Top of THE RECORDS

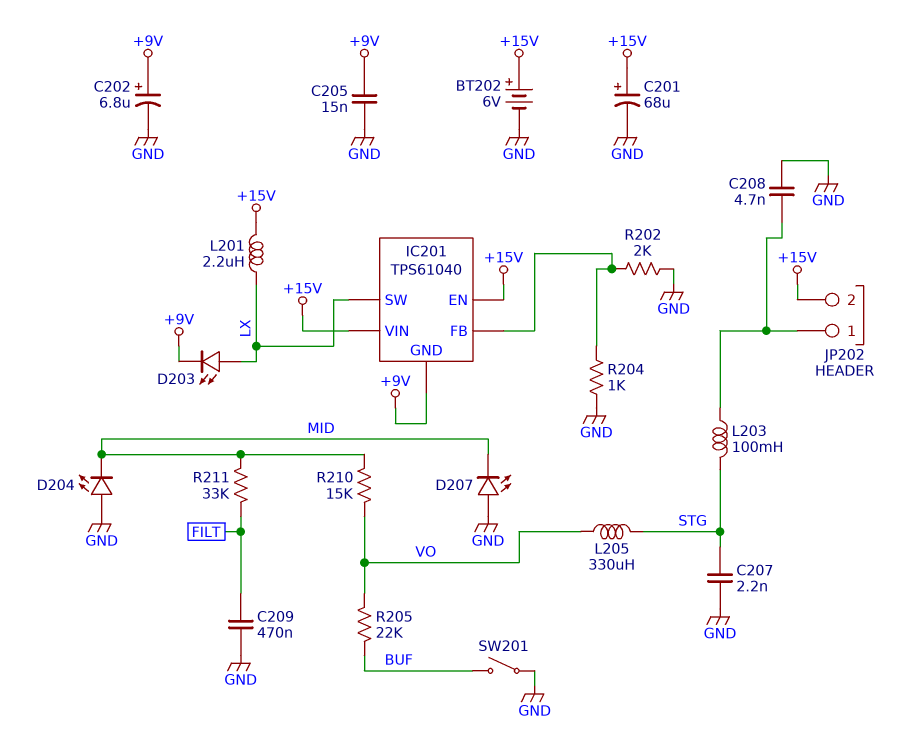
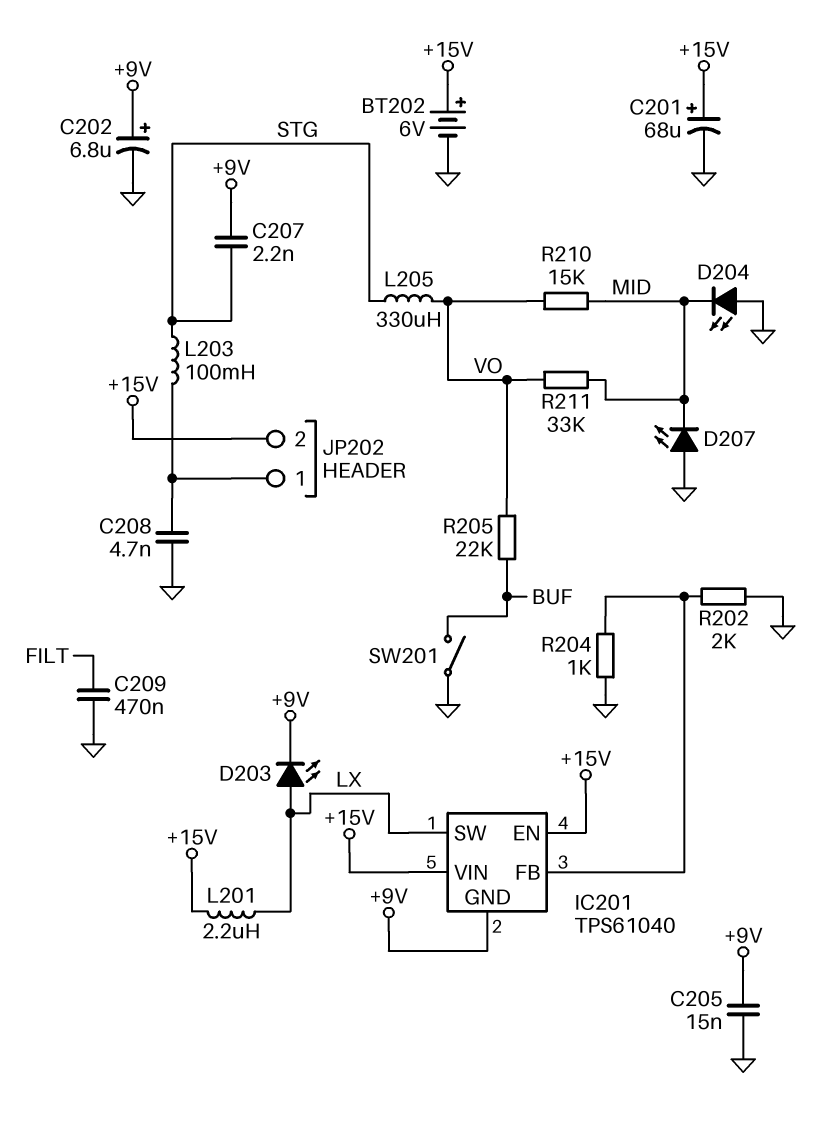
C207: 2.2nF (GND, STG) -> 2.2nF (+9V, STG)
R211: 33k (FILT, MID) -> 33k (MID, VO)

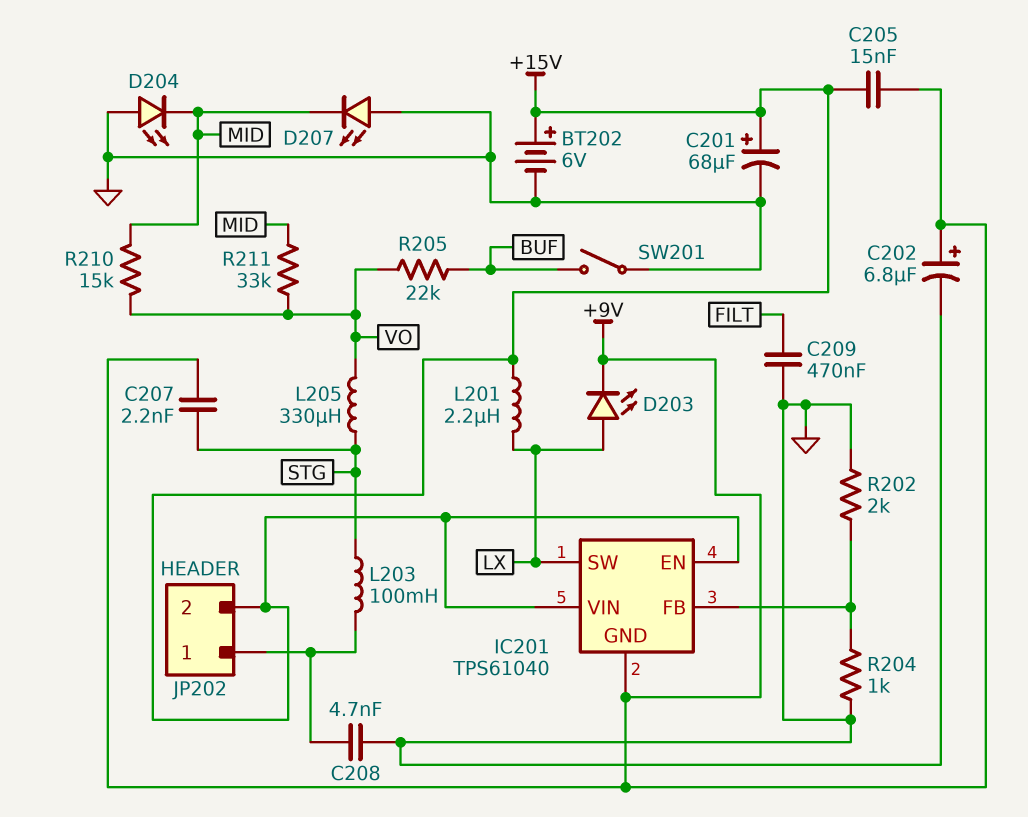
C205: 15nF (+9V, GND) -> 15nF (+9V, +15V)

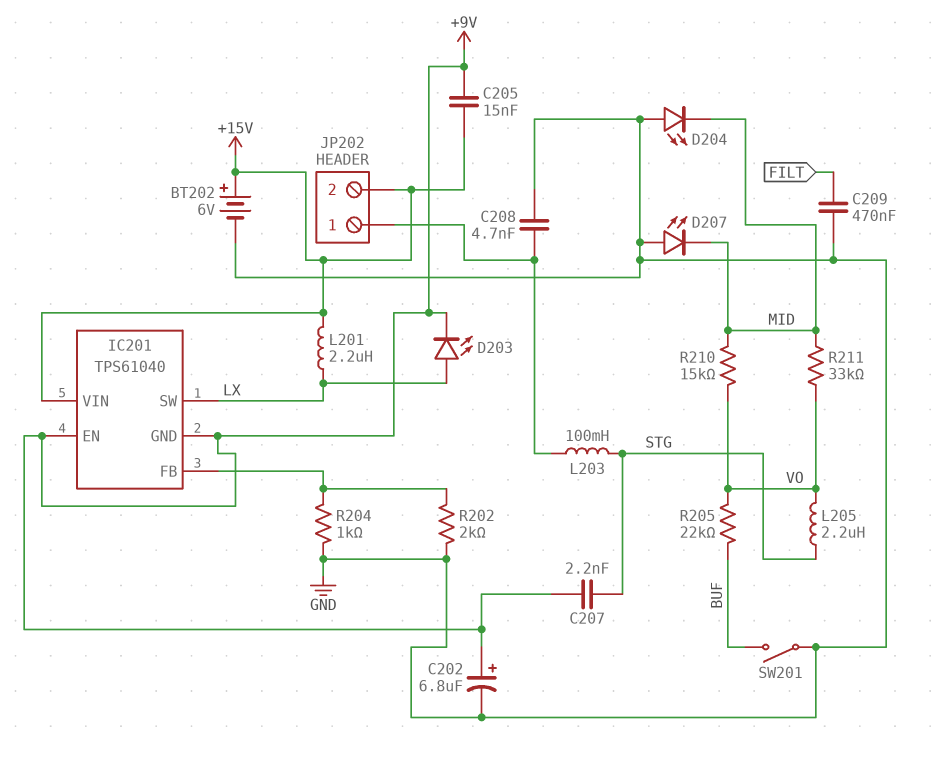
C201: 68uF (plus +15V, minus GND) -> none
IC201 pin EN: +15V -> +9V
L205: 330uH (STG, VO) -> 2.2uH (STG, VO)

Bottom of THE RECORDS
Top of THE RECORDS

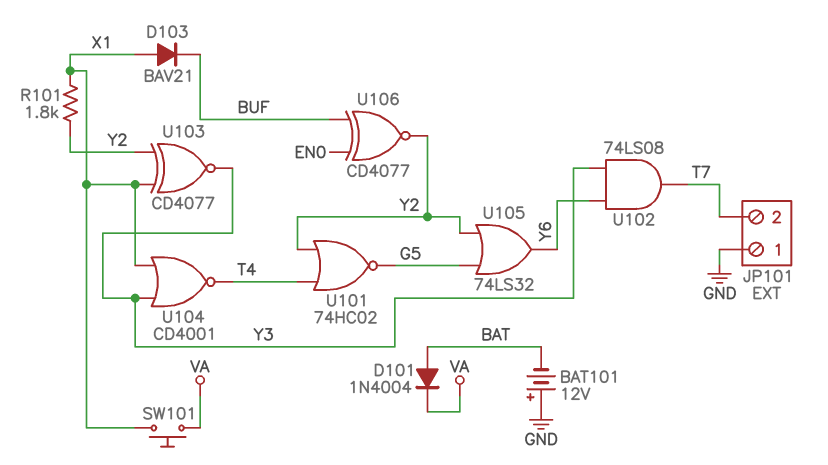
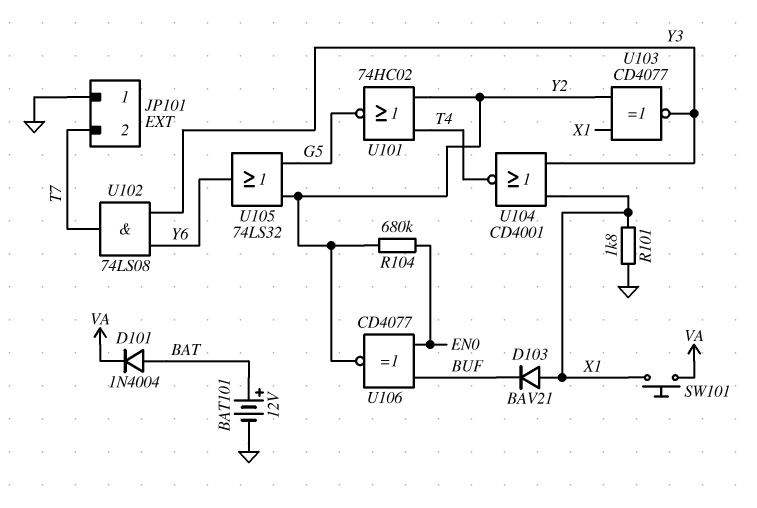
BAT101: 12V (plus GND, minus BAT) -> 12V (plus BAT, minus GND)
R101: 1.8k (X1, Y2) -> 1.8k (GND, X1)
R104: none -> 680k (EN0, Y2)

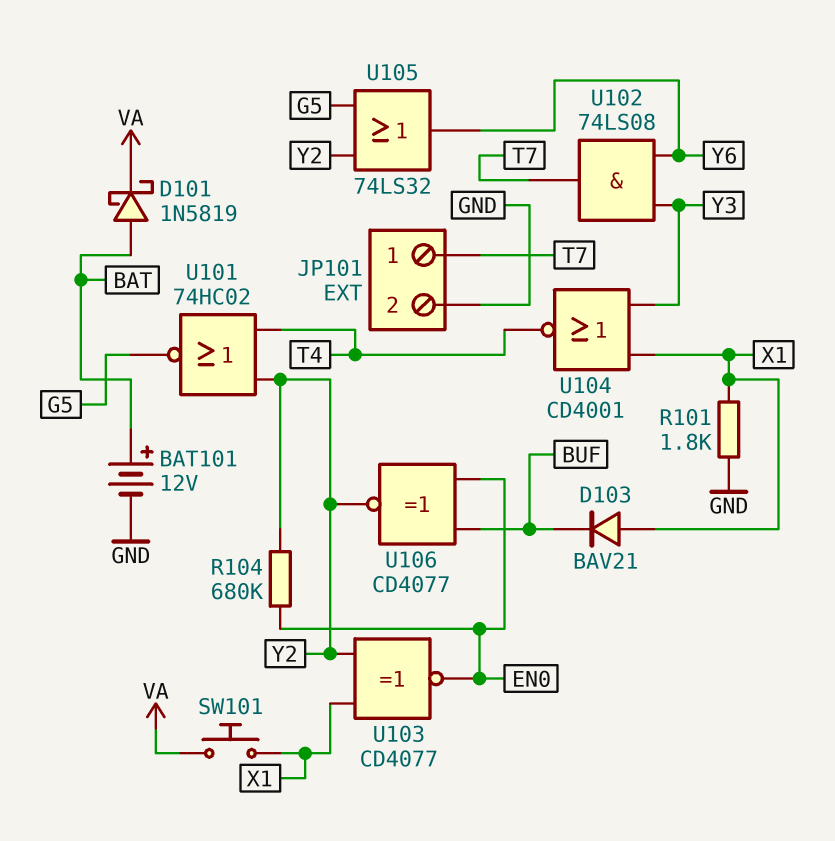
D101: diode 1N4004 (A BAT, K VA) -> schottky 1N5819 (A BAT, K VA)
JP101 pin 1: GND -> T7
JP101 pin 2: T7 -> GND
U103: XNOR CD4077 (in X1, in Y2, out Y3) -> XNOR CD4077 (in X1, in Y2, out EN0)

Bottom of THE RECORDS

### TASK DIRECTIONS
Exercise for the records above: copy only the lines from the one with "R104: none -> 680k (EN0, Y2)" to the one with "U103: XNOR CD4077", both ends kept, and drop the pictures.

### RESPONSE
R104: none -> 680k (EN0, Y2)

D101: diode 1N4004 (A BAT, K VA) -> schottky 1N5819 (A BAT, K VA)
JP101 pin 1: GND -> T7
JP101 pin 2: T7 -> GND
U103: XNOR CD4077 (in X1, in Y2, out Y3) -> XNOR CD4077 (in X1, in Y2, out EN0)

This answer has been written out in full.